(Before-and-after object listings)
════

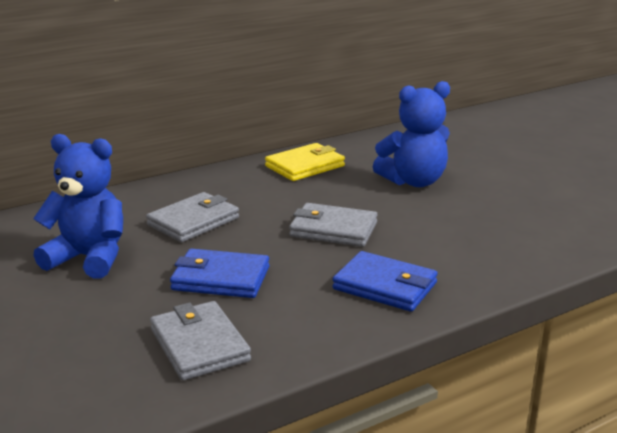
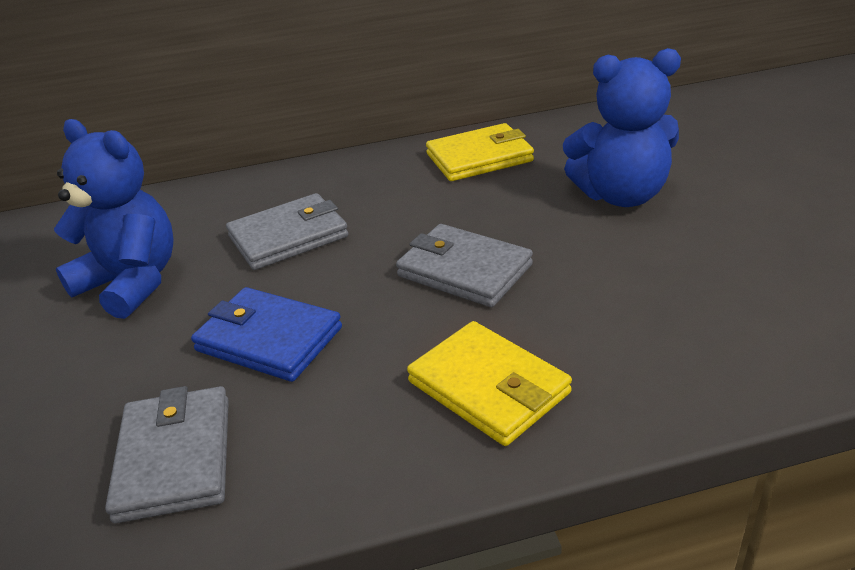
camera: 20 degrees right, 10 degrees up
(385, 286) = (488, 387): blue wallet -> yellow wallet

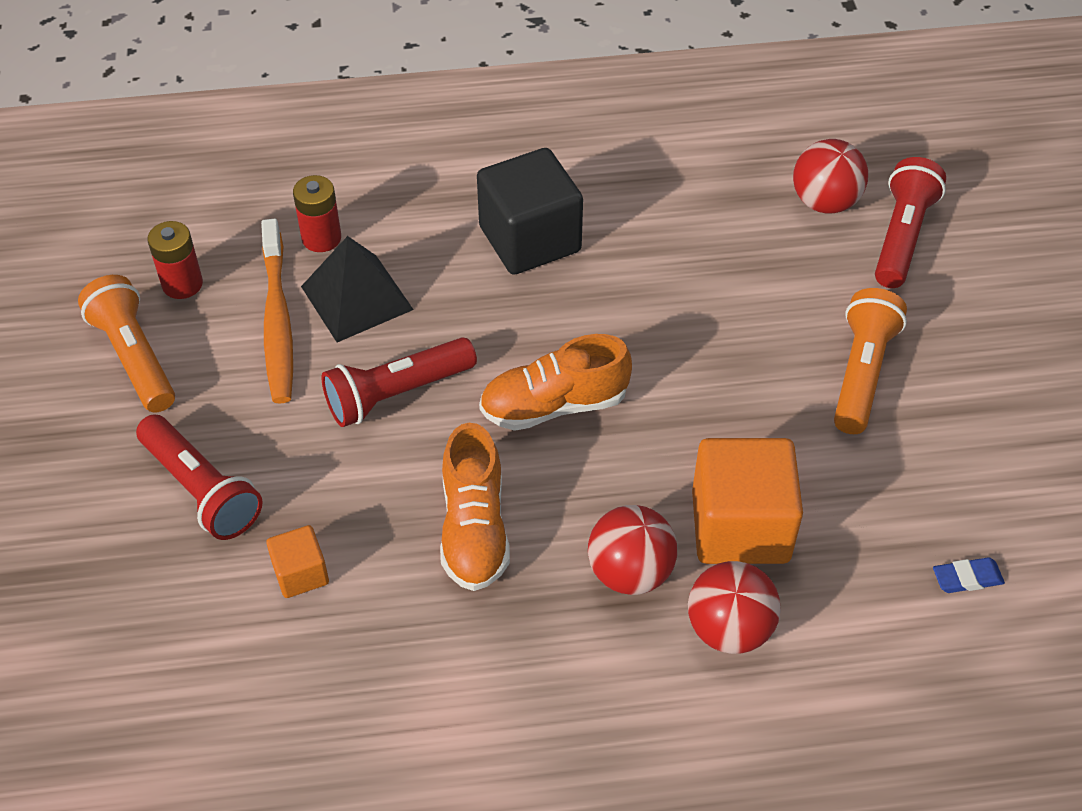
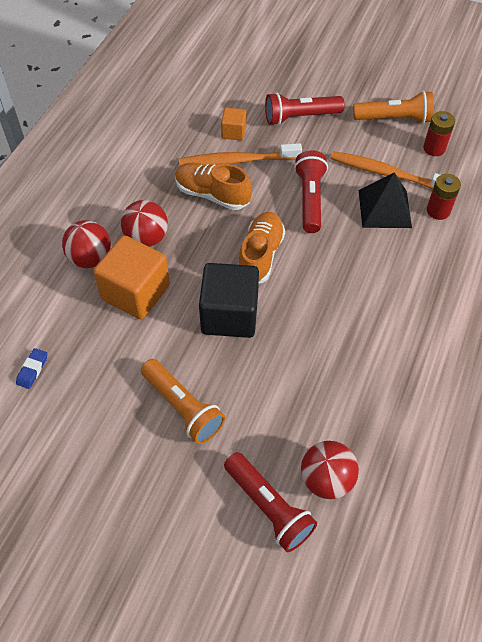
camera: 120 degrees right, 5 degrees up
(372, 533) = (236, 161): none -> orange toothbrush
(530, 239) = (385, 300): black cube -> black cube (229, 315)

════

Work task: Give back exactly the lines from the one that contains "(372, 533) = (236, 161): none" to the end of the data above, both of those lines included.

Final answer:
(372, 533) = (236, 161): none -> orange toothbrush
(530, 239) = (385, 300): black cube -> black cube (229, 315)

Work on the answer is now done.